=== Extracted entries ===

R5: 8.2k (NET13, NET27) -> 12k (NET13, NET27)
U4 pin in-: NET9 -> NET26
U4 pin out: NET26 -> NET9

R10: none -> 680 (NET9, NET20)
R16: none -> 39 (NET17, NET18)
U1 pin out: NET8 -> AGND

===
=== Extracted entries ===

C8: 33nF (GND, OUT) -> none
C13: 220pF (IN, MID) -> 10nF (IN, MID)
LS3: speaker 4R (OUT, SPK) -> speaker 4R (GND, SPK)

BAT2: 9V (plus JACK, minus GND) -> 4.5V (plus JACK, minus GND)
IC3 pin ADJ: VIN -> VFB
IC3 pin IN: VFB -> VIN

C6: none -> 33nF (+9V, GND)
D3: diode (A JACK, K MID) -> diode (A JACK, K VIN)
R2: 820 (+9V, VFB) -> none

===
=== Extracted entries ===

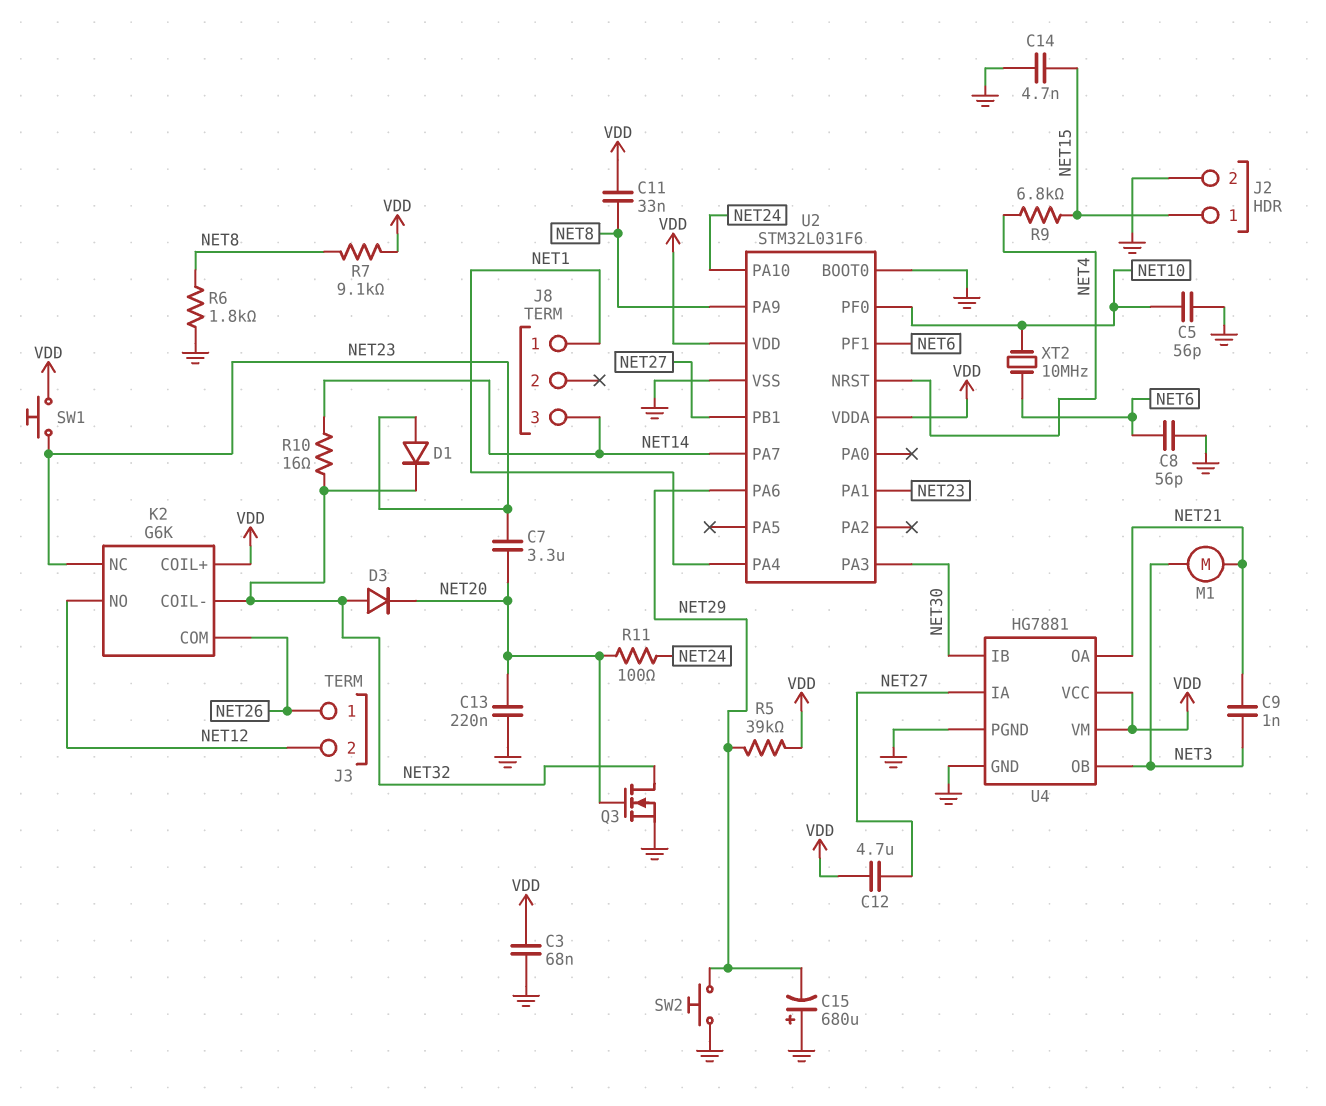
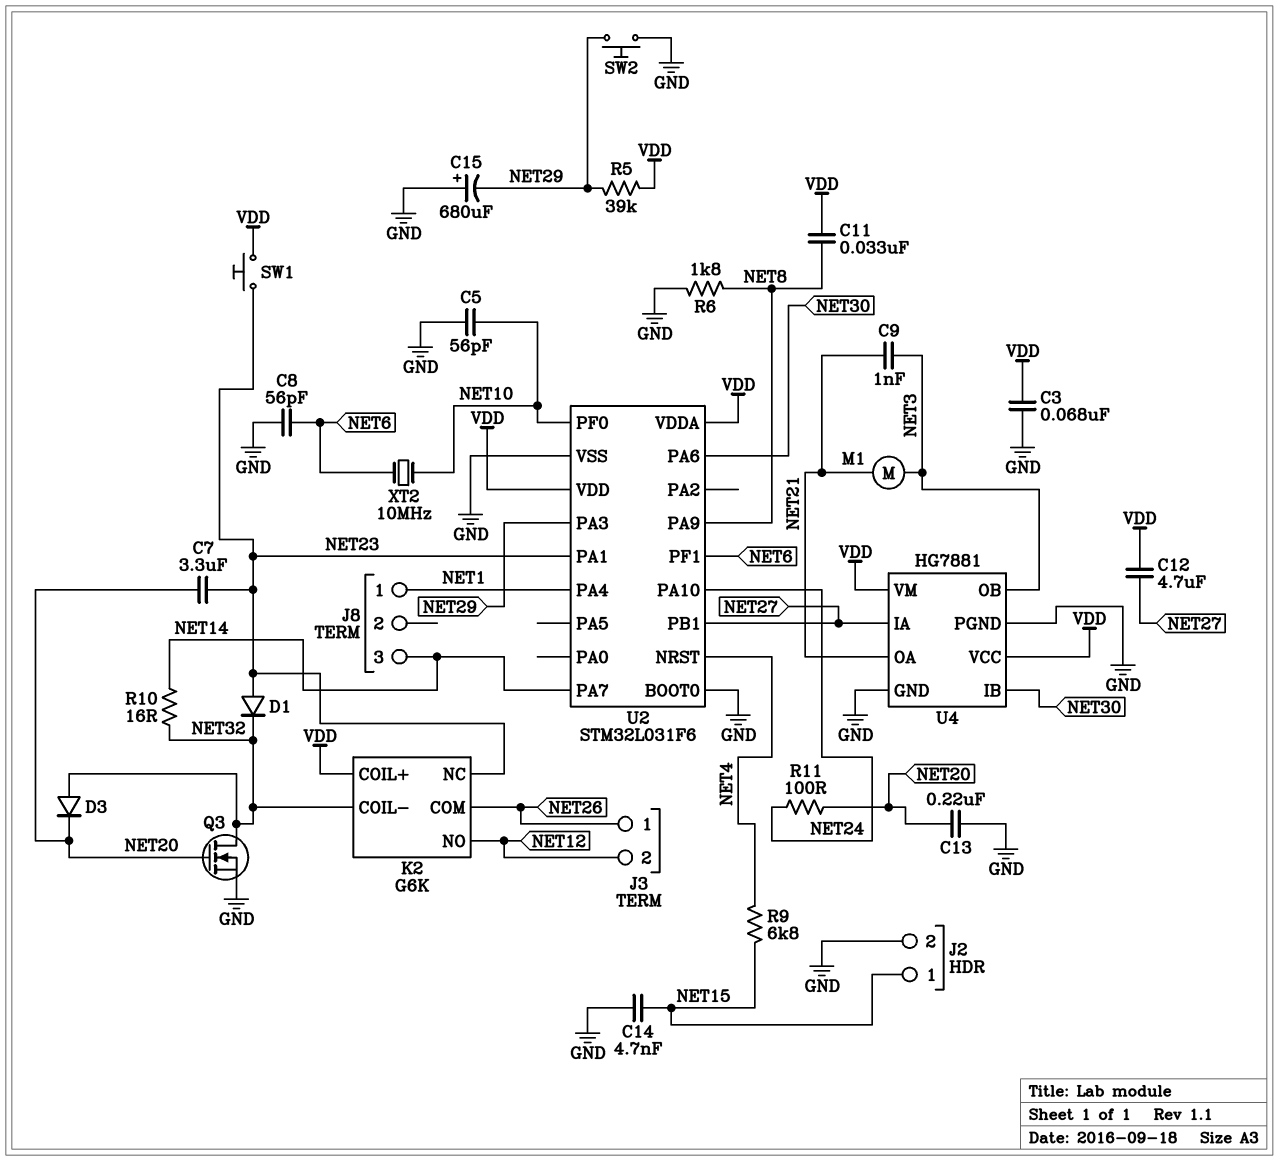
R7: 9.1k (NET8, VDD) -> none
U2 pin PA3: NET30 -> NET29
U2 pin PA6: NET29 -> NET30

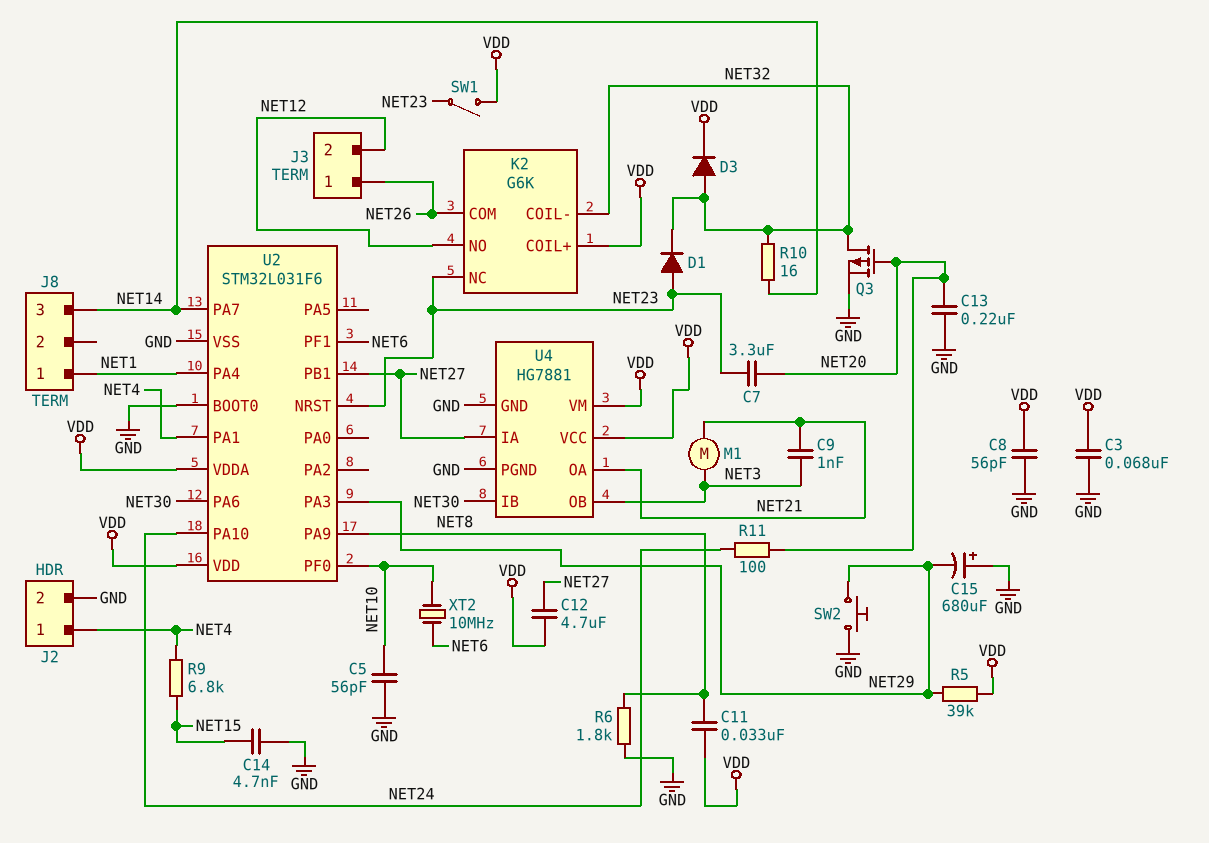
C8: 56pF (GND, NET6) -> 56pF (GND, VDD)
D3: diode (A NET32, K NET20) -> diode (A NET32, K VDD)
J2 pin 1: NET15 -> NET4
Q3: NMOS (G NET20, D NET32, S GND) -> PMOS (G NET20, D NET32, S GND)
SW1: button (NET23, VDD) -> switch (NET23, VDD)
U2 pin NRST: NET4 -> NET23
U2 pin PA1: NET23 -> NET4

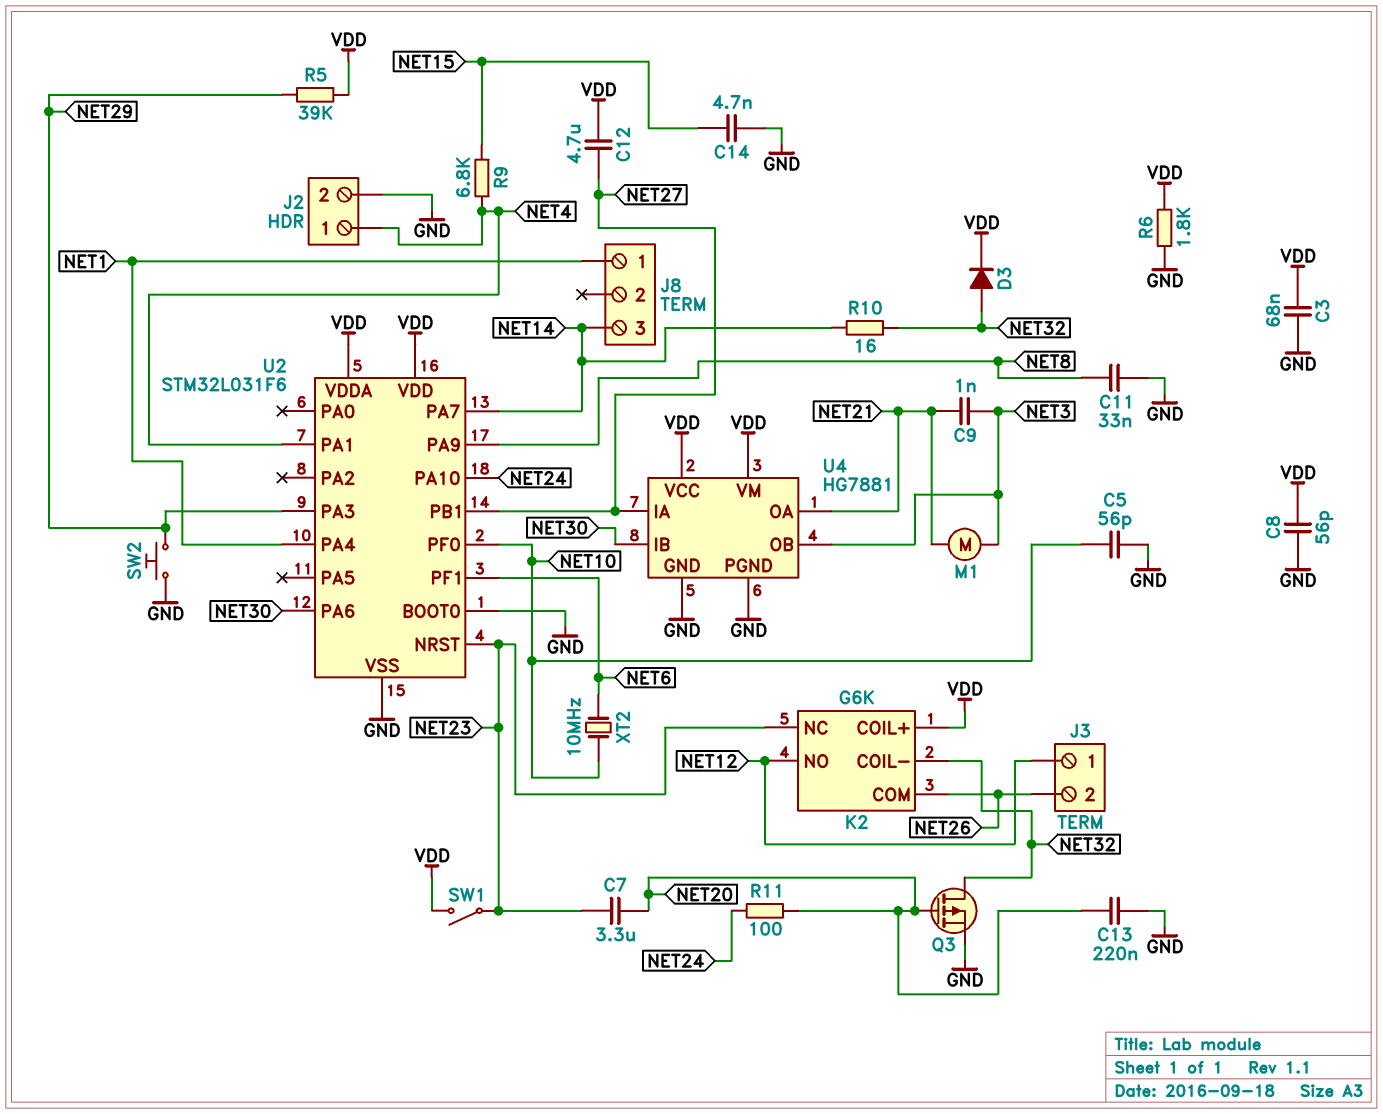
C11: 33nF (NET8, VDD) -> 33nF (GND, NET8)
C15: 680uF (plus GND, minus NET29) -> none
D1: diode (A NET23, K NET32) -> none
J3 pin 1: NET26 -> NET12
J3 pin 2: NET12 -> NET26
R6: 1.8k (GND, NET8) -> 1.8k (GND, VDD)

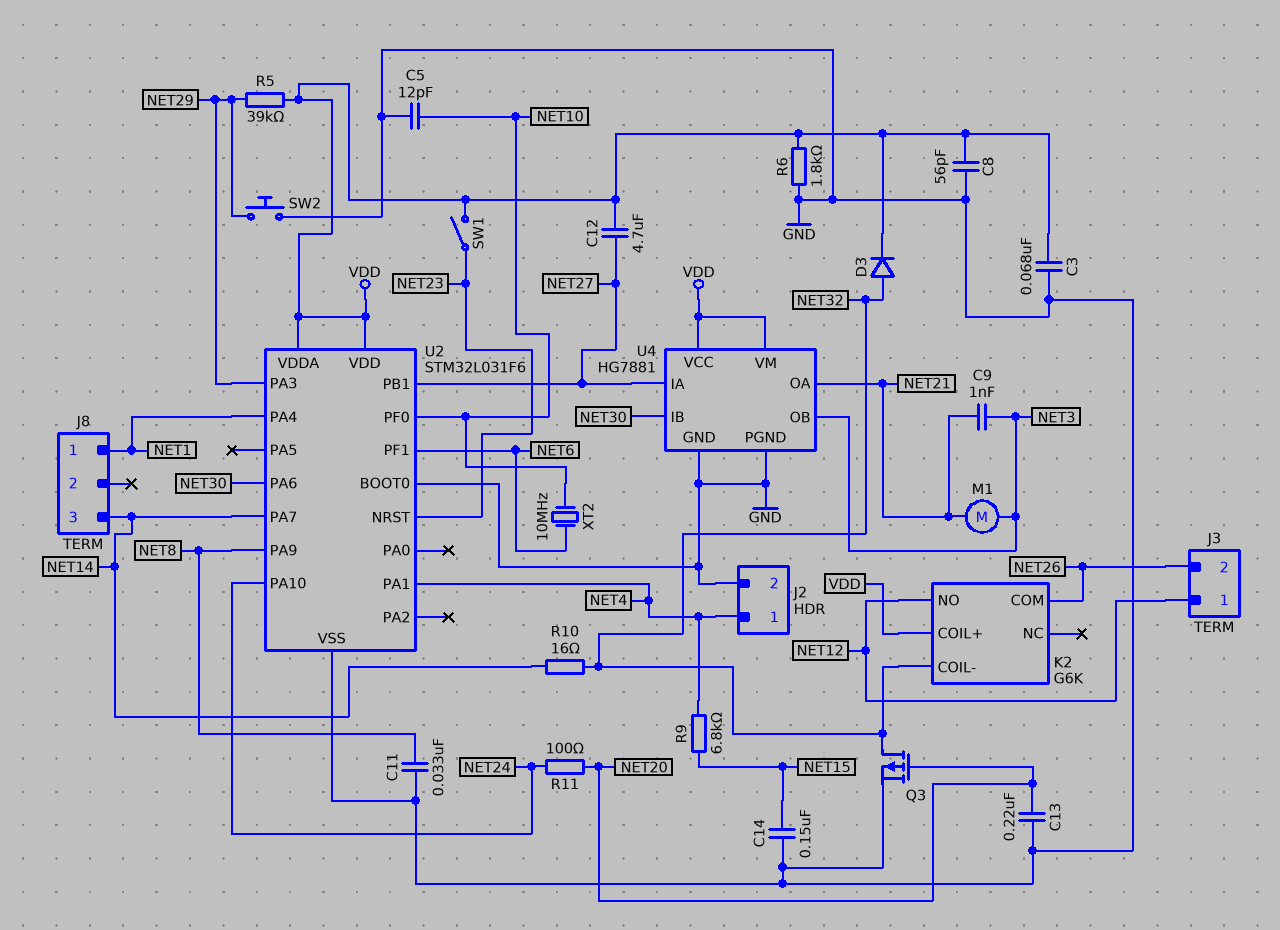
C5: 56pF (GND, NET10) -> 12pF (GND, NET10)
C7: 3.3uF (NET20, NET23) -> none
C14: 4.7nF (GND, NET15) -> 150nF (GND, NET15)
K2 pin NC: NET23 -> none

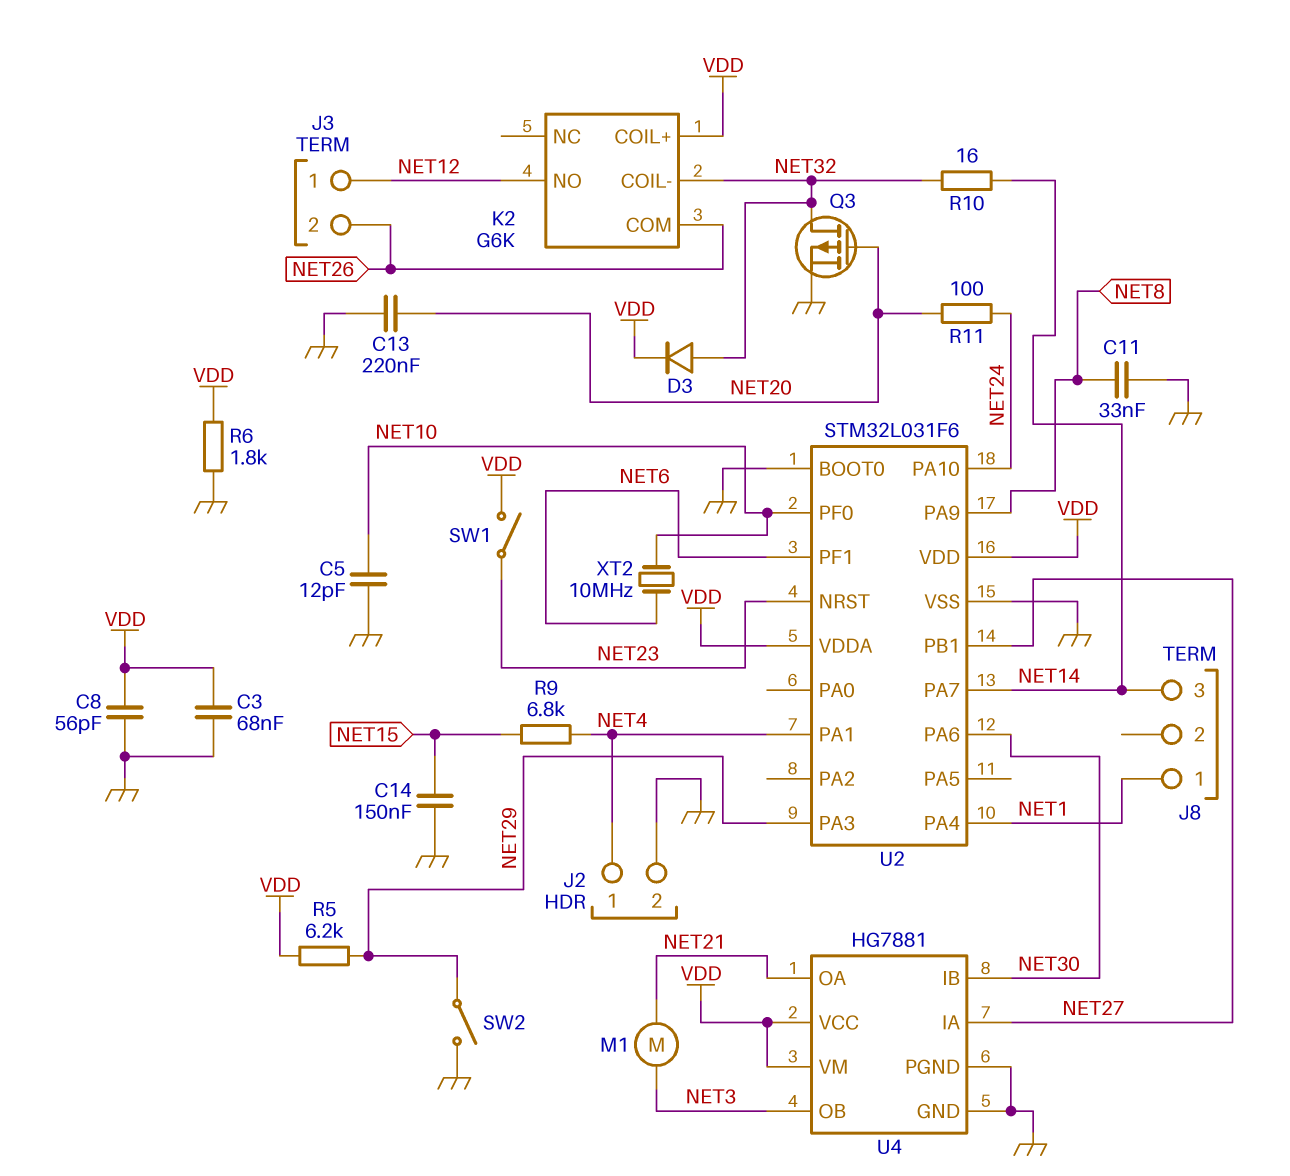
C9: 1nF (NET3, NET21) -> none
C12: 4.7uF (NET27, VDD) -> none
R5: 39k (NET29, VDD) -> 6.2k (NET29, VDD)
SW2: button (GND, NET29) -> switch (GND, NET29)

===

### Exercise directions
Every line with the string "minus" in the material should be returned.

### Solved problem
BAT2: 9V (plus JACK, minus GND) -> 4.5V (plus JACK, minus GND)
C15: 680uF (plus GND, minus NET29) -> none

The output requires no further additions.